■ What to do
Print the first line of the records below and every line after it, up to and including the line with "green round brick G3". Print nothing else.
============================================================
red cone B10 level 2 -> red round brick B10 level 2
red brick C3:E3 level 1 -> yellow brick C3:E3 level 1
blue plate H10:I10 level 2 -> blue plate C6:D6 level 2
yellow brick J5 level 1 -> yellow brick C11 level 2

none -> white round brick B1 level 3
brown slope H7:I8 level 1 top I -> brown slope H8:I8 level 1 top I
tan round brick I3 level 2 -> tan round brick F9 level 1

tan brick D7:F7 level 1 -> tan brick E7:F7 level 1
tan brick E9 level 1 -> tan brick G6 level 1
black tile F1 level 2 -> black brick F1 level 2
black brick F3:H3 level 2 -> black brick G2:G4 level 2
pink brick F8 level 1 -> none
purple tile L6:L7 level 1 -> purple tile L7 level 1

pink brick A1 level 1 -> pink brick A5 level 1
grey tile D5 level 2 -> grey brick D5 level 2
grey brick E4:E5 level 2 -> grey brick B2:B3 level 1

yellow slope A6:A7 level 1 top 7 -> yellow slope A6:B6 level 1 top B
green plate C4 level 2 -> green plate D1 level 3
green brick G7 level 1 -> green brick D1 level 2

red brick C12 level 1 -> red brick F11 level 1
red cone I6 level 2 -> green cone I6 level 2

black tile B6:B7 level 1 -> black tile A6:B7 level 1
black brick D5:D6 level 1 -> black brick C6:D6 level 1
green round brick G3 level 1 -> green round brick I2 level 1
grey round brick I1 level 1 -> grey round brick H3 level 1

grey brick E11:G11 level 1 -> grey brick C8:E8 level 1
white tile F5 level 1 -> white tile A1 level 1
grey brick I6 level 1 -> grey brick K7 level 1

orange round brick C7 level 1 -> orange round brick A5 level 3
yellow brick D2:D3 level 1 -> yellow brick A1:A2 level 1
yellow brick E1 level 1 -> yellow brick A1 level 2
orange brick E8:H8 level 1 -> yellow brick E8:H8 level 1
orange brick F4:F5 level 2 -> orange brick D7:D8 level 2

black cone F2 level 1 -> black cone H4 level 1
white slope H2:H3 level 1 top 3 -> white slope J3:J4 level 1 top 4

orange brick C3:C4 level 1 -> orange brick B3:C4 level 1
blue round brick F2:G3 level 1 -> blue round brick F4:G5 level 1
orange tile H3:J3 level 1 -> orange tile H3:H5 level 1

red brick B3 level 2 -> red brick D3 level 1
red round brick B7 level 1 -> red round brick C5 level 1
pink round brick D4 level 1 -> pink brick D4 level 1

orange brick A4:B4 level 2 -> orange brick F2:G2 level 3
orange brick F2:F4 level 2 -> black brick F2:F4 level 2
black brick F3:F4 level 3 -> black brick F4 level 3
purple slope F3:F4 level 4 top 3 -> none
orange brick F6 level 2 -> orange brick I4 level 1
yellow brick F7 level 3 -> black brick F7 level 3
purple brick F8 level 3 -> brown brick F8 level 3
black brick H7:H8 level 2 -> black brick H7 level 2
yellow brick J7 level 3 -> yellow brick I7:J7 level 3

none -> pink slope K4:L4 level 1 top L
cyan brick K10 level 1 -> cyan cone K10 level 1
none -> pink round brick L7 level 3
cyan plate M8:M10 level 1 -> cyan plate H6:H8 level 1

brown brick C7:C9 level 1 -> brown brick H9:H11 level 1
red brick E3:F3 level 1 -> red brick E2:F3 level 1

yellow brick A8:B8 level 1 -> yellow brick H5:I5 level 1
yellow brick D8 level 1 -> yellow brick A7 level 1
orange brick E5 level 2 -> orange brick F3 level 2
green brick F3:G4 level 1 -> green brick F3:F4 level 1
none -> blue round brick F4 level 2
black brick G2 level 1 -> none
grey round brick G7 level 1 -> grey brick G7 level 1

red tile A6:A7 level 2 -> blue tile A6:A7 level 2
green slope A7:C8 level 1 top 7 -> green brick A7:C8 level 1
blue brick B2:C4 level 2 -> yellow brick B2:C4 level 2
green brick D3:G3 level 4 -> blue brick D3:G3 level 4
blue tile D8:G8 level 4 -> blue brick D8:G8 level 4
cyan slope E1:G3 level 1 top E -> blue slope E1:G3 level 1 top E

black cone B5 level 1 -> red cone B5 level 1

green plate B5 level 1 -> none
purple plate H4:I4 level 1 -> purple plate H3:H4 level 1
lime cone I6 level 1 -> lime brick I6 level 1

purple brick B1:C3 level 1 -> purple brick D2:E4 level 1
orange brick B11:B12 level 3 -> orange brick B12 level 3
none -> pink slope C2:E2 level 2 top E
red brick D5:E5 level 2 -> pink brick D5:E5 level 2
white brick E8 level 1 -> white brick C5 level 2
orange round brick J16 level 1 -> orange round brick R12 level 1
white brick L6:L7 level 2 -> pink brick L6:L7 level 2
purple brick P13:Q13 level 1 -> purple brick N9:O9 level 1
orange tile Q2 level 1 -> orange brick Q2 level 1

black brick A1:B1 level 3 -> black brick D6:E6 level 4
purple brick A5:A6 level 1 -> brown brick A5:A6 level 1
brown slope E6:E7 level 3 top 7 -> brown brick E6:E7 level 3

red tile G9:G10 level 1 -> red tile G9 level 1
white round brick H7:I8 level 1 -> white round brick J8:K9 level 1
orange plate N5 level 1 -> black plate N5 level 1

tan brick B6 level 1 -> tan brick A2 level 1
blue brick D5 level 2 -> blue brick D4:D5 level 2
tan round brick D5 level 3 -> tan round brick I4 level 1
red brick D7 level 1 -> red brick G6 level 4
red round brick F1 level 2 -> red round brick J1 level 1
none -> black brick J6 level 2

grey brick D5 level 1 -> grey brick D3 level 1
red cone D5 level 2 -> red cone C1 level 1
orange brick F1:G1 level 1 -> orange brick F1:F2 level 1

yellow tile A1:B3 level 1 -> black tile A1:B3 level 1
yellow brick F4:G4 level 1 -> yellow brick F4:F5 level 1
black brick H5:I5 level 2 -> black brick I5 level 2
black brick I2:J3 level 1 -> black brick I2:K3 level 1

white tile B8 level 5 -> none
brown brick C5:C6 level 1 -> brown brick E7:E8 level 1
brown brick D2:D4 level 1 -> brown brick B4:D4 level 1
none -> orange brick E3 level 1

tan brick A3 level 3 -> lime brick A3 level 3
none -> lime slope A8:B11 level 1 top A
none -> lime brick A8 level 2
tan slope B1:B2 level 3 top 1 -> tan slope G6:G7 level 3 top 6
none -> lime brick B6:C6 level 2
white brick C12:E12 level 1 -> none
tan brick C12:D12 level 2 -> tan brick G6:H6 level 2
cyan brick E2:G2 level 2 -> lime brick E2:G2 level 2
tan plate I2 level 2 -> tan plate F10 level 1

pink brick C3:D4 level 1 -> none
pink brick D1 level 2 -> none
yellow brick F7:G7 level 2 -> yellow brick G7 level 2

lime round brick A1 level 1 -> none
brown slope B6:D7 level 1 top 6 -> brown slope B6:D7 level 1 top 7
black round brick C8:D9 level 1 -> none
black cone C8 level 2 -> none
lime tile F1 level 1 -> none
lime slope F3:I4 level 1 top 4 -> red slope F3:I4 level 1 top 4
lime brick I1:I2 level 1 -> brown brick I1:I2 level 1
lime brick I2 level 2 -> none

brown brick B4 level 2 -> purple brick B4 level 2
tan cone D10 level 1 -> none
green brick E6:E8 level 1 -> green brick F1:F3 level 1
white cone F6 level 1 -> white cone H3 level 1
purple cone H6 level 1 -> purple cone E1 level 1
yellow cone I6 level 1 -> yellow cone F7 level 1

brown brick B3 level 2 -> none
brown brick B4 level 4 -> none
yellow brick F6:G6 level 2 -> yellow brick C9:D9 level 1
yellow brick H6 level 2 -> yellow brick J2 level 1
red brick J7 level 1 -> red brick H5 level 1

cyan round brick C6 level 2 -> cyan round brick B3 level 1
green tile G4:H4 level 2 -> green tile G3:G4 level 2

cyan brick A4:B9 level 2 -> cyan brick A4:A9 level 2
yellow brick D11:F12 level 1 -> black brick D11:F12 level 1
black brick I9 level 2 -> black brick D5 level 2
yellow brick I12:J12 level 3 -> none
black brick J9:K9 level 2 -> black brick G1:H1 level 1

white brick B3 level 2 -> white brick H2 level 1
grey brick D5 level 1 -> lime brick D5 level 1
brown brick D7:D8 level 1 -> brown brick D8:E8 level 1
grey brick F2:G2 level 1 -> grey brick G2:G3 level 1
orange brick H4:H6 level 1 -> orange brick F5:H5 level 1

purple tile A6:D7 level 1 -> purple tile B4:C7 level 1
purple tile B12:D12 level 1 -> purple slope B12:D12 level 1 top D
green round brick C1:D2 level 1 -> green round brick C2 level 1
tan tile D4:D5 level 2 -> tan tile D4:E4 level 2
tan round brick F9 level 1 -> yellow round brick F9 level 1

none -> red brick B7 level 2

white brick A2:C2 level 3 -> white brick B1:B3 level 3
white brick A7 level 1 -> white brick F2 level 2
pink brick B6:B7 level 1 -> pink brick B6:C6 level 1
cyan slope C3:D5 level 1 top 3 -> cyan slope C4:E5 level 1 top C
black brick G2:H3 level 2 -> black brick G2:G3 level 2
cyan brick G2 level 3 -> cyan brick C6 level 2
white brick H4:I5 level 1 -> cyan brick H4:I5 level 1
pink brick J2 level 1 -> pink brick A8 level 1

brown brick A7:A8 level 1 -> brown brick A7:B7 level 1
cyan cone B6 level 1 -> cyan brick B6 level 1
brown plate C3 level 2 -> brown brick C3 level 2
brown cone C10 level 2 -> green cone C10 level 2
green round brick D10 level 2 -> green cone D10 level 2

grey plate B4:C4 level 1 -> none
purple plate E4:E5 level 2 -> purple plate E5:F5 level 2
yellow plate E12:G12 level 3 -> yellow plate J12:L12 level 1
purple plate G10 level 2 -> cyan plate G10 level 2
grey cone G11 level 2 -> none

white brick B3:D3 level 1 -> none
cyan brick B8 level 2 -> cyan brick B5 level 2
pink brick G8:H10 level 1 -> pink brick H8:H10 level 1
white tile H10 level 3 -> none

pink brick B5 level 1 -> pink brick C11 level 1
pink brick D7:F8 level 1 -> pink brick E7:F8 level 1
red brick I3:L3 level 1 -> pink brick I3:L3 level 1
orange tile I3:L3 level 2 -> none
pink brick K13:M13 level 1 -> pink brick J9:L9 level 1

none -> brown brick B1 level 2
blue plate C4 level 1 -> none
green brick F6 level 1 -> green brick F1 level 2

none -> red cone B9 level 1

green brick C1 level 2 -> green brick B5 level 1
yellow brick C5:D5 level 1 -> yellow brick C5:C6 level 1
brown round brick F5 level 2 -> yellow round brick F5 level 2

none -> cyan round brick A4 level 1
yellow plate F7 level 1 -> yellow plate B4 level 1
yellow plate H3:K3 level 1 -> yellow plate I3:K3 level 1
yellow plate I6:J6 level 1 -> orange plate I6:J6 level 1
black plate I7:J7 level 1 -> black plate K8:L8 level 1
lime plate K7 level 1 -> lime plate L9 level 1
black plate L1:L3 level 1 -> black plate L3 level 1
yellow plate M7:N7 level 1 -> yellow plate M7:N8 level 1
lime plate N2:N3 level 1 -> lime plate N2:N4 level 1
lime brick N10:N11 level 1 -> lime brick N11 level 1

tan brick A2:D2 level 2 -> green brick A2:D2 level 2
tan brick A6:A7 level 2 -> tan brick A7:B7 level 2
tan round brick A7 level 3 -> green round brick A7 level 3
============================================================
■ Exercise response
red cone B10 level 2 -> red round brick B10 level 2
red brick C3:E3 level 1 -> yellow brick C3:E3 level 1
blue plate H10:I10 level 2 -> blue plate C6:D6 level 2
yellow brick J5 level 1 -> yellow brick C11 level 2

none -> white round brick B1 level 3
brown slope H7:I8 level 1 top I -> brown slope H8:I8 level 1 top I
tan round brick I3 level 2 -> tan round brick F9 level 1

tan brick D7:F7 level 1 -> tan brick E7:F7 level 1
tan brick E9 level 1 -> tan brick G6 level 1
black tile F1 level 2 -> black brick F1 level 2
black brick F3:H3 level 2 -> black brick G2:G4 level 2
pink brick F8 level 1 -> none
purple tile L6:L7 level 1 -> purple tile L7 level 1

pink brick A1 level 1 -> pink brick A5 level 1
grey tile D5 level 2 -> grey brick D5 level 2
grey brick E4:E5 level 2 -> grey brick B2:B3 level 1

yellow slope A6:A7 level 1 top 7 -> yellow slope A6:B6 level 1 top B
green plate C4 level 2 -> green plate D1 level 3
green brick G7 level 1 -> green brick D1 level 2

red brick C12 level 1 -> red brick F11 level 1
red cone I6 level 2 -> green cone I6 level 2

black tile B6:B7 level 1 -> black tile A6:B7 level 1
black brick D5:D6 level 1 -> black brick C6:D6 level 1
green round brick G3 level 1 -> green round brick I2 level 1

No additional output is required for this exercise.